+++ PROVIDED DATA +++
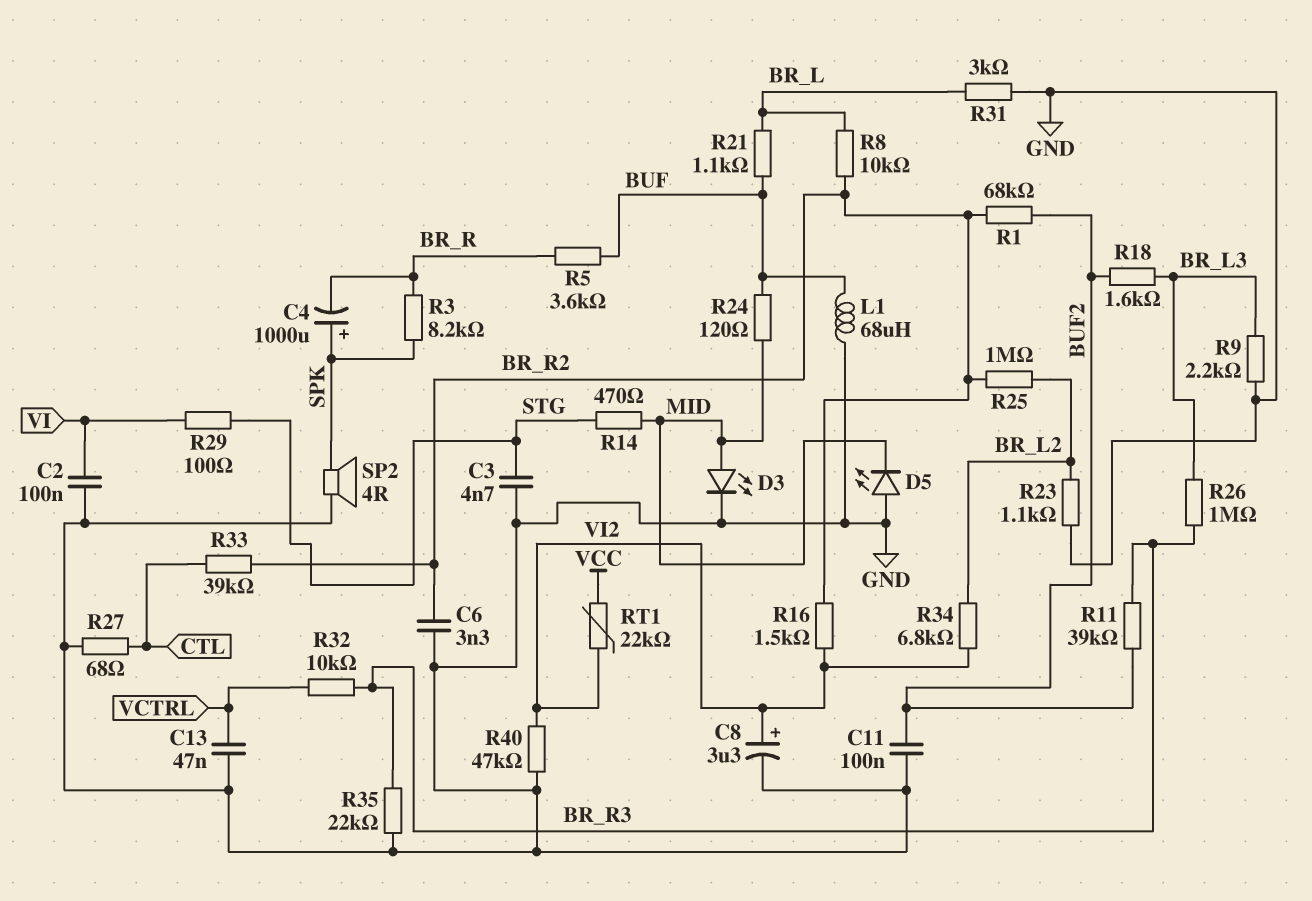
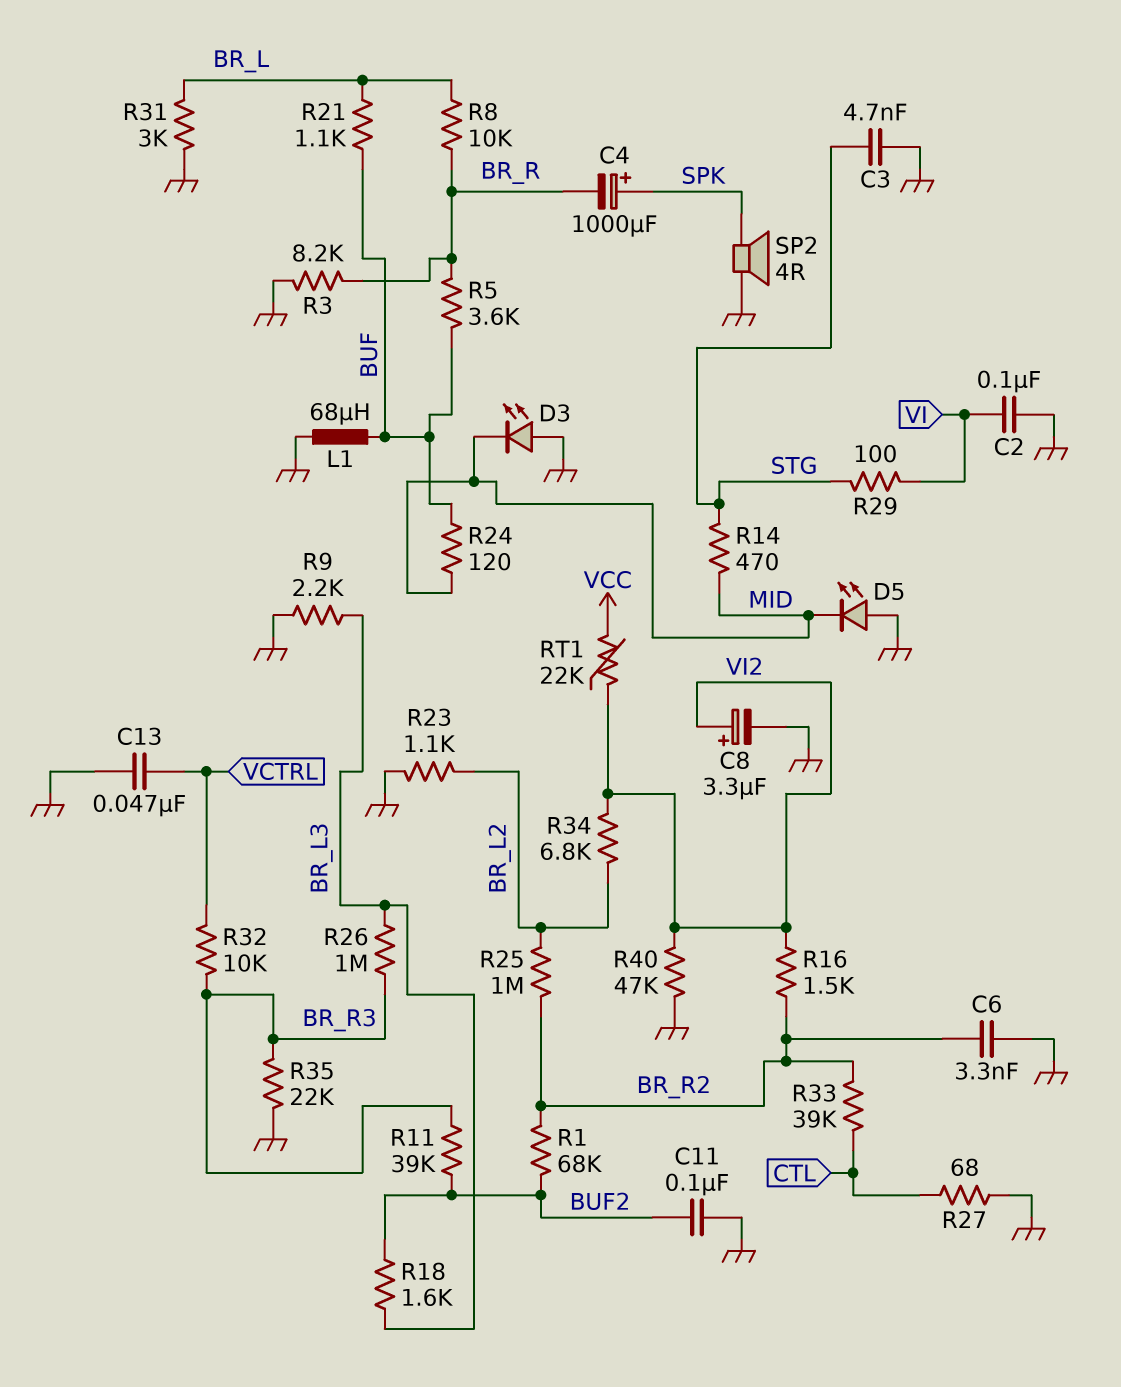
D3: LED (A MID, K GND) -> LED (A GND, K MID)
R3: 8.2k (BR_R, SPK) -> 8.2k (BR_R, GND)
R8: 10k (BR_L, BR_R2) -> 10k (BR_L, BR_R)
+++
+++ PROVIDED DATA +++
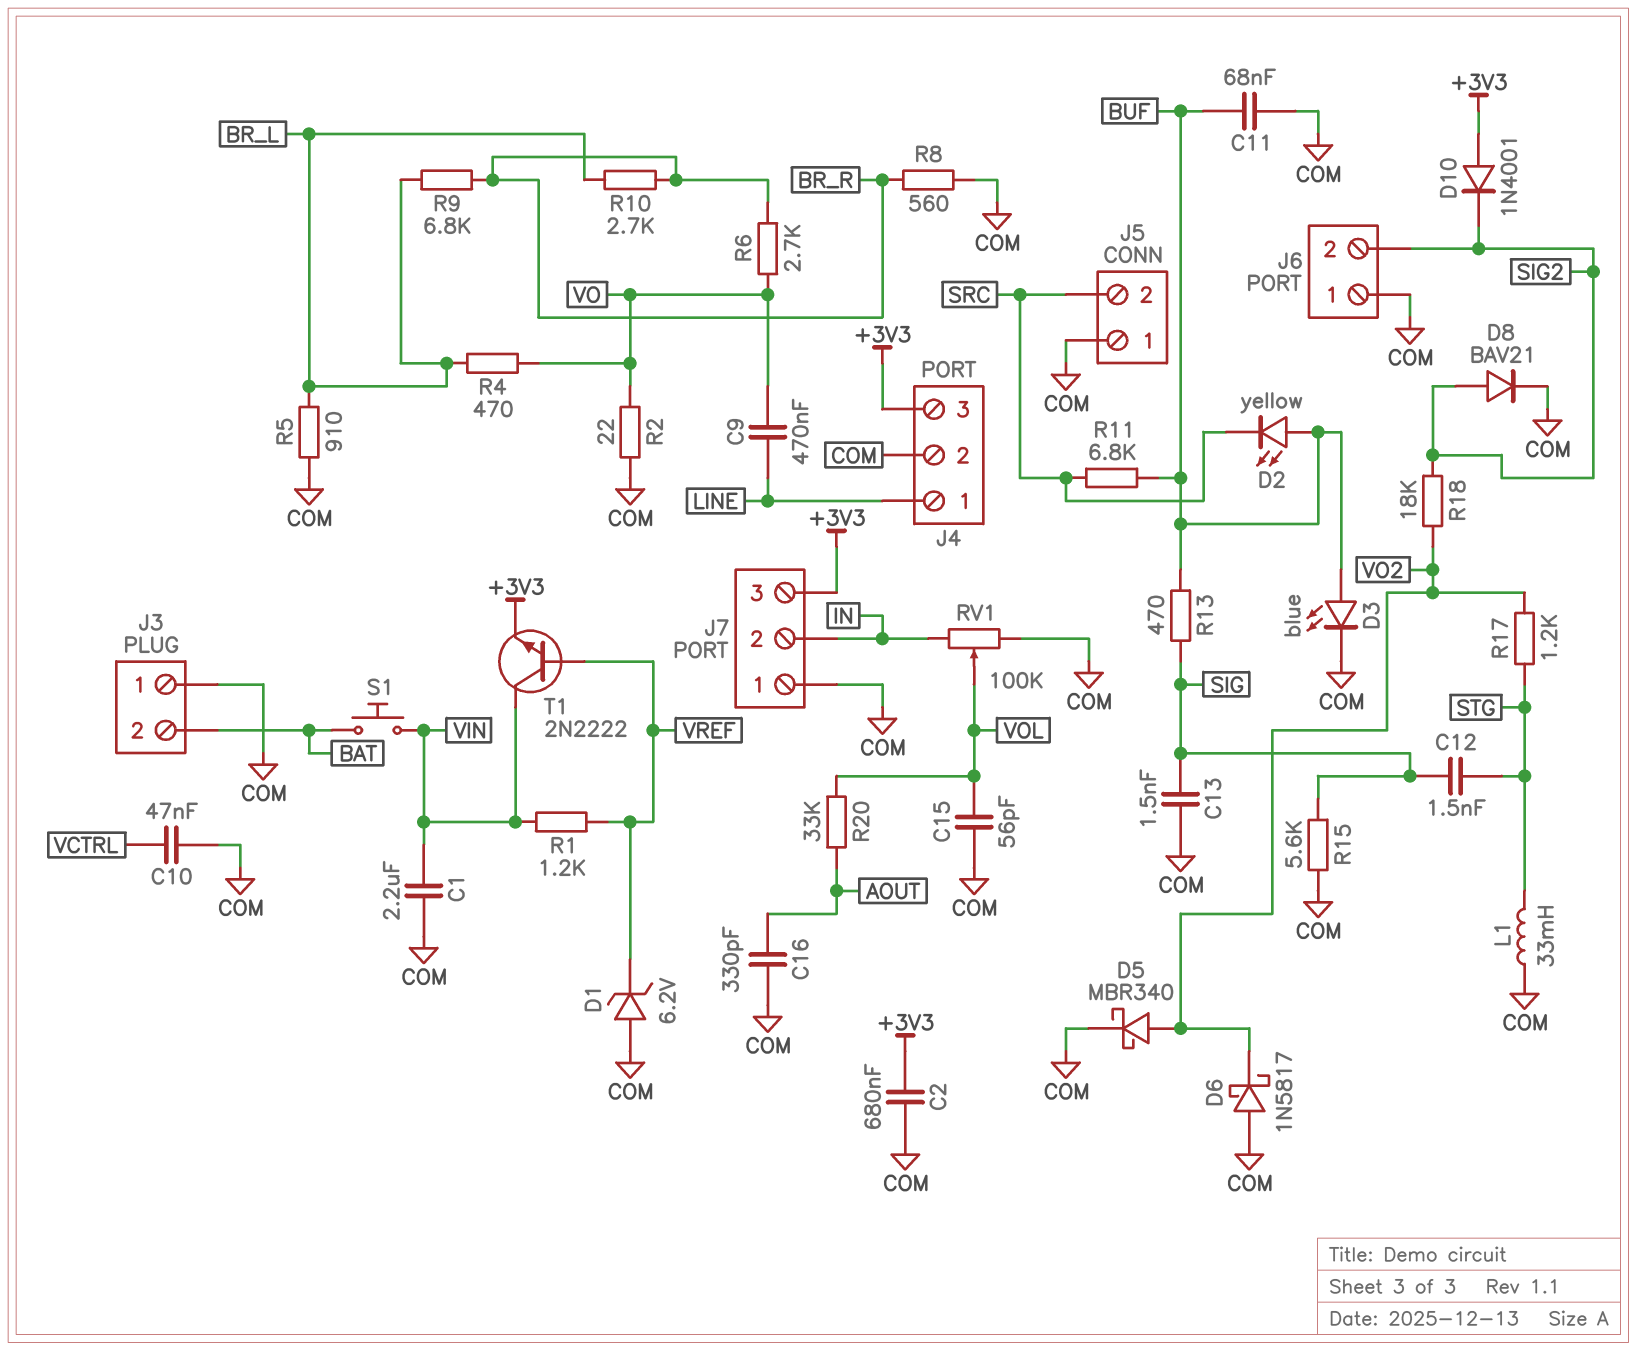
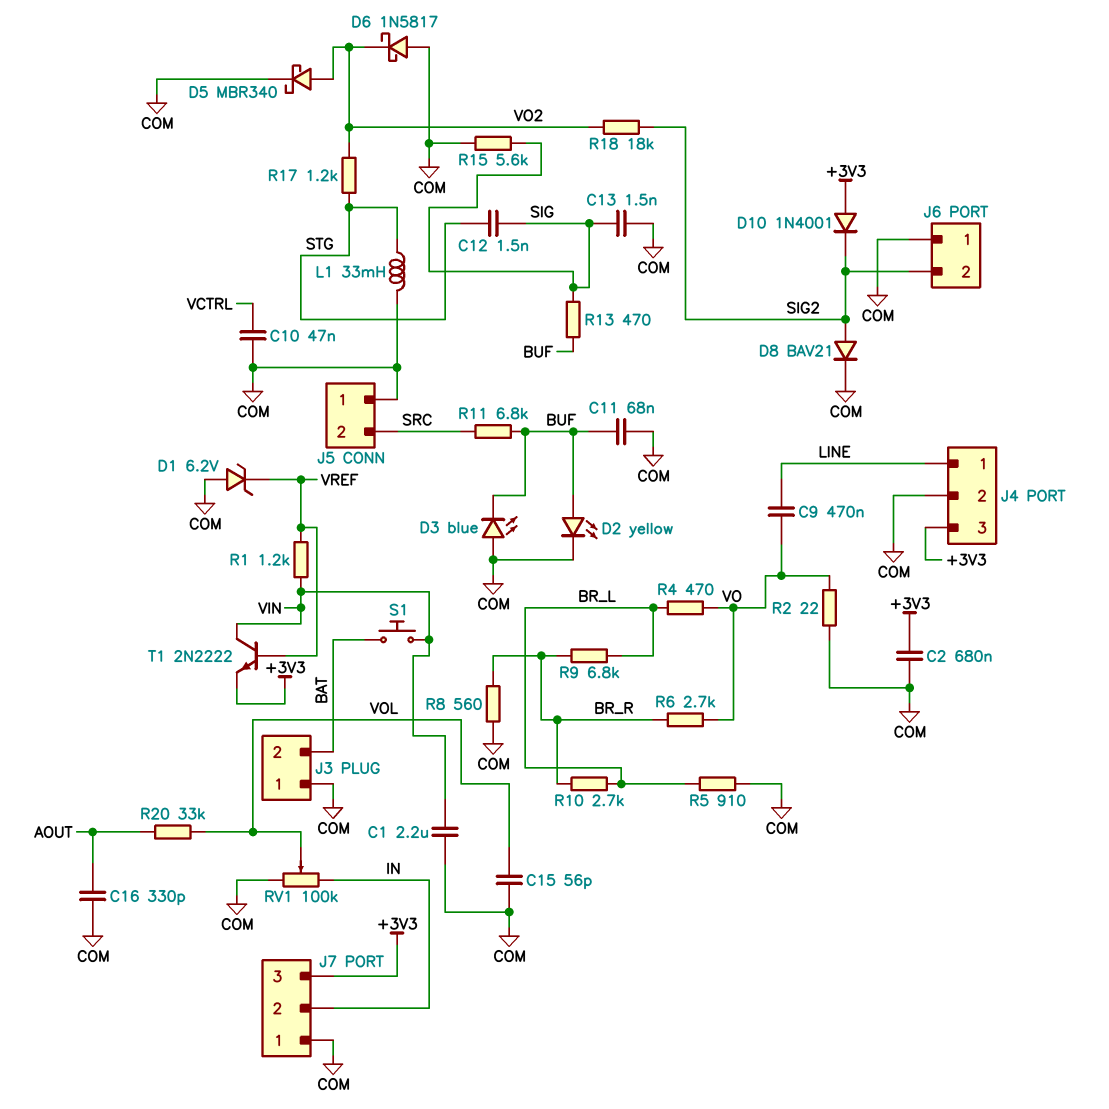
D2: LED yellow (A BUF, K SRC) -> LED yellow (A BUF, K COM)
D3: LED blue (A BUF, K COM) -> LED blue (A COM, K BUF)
+++
Using the entries above, extract exactly the span from the line with "R3: 8.2k (BR_R, SPK) -> 8.2k (BR_R, GND)" to the line with "R8: 10k (BR_L, BR_R2) -> 10k (BR_L, BR_R)", both lines included; leave out everything else.

R3: 8.2k (BR_R, SPK) -> 8.2k (BR_R, GND)
R8: 10k (BR_L, BR_R2) -> 10k (BR_L, BR_R)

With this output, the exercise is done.